ABOUT THIS TASK: An exact copy of all the data below is needed, without its pictures.

※

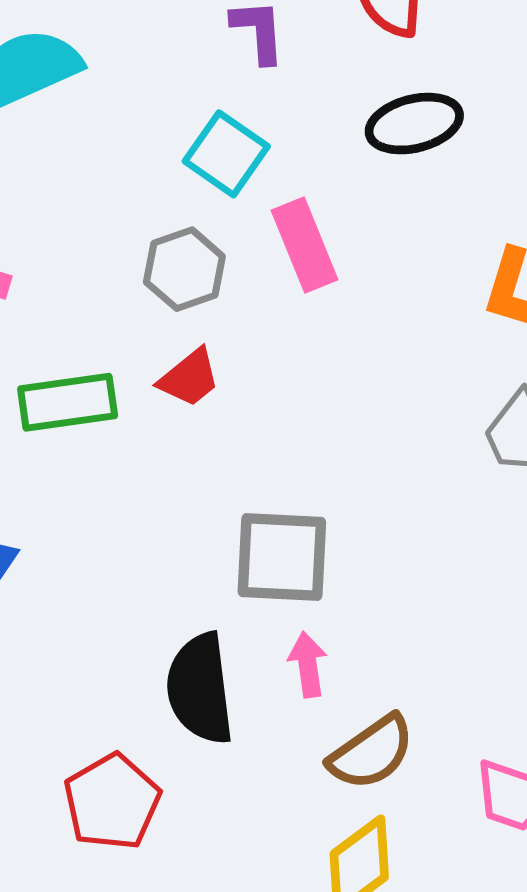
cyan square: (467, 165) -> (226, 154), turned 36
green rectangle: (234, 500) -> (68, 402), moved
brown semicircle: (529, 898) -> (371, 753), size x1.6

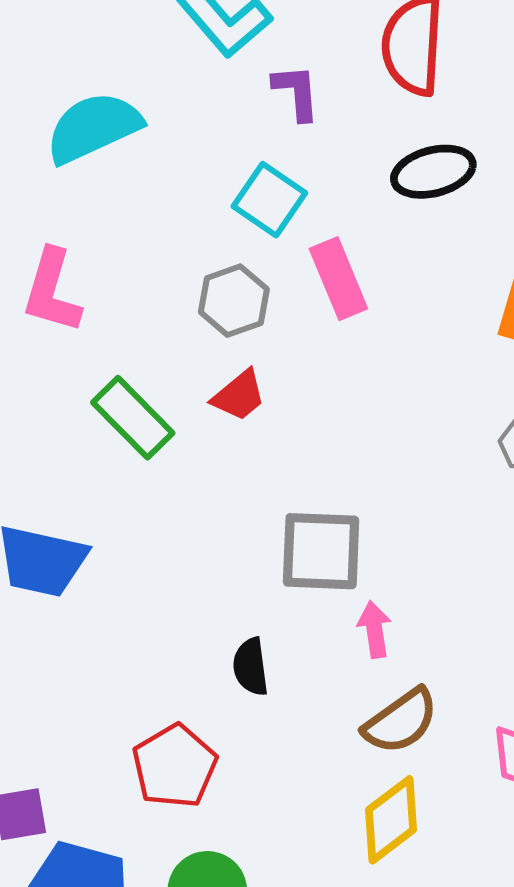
green rectangle: (68, 402) -> (133, 418), turned 54
pink arrow: (308, 665) -> (375, 629), moved
black semicircle: (200, 689) -> (251, 667), size x0.6

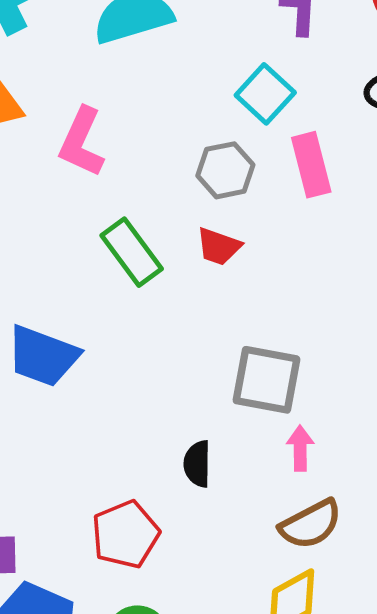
red trapezoid: (239, 395) -> (219, 246), turned 51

※

ANSWER FOR THIS EXERCISE:
cyan square: (467, 165) -> (226, 154), turned 36
green rectangle: (234, 500) -> (68, 402), moved
brown semicircle: (529, 898) -> (371, 753), size x1.6

green rectangle: (68, 402) -> (133, 418), turned 54
pink arrow: (308, 665) -> (375, 629), moved
black semicircle: (200, 689) -> (251, 667), size x0.6

red trapezoid: (239, 395) -> (219, 246), turned 51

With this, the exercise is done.